- _Try it_:
Leave out any pictures and transcribe all other data below exactly.

(Image change detection data)
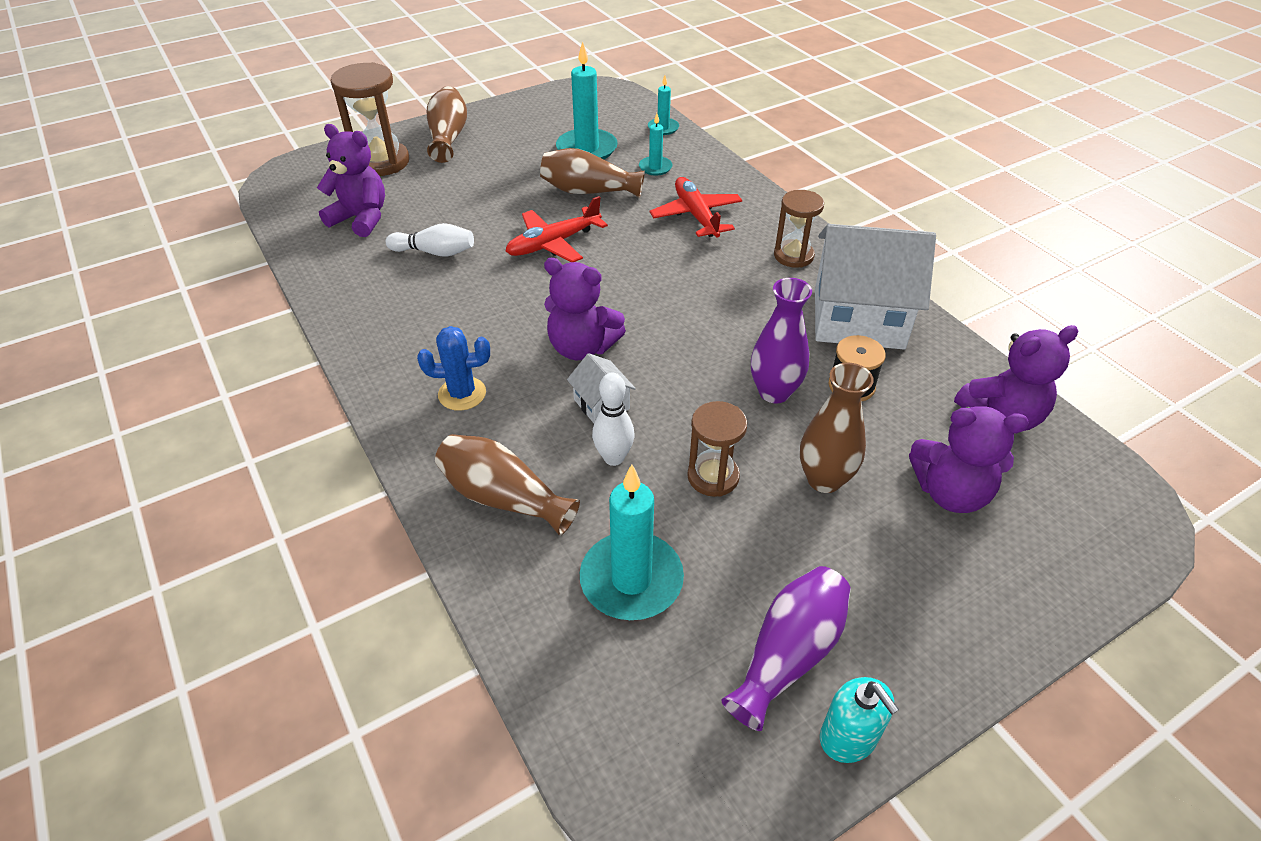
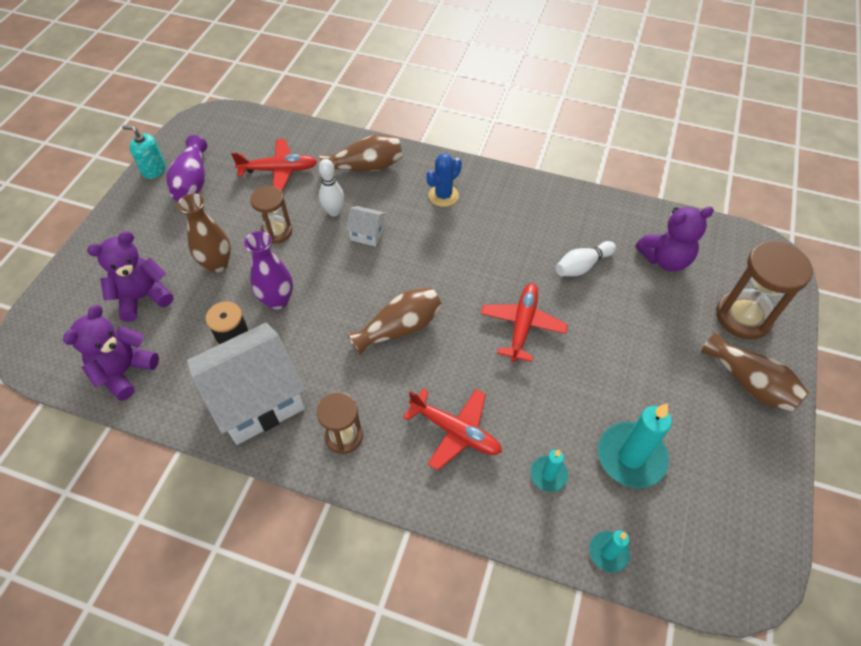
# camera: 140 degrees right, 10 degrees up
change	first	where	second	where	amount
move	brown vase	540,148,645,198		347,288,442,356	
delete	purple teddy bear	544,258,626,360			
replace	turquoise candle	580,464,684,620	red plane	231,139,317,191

- _Task result_:
# camera: 140 degrees right, 10 degrees up
change	first	where	second	where	amount
move	brown vase	540,148,645,198		347,288,442,356	
delete	purple teddy bear	544,258,626,360			
replace	turquoise candle	580,464,684,620	red plane	231,139,317,191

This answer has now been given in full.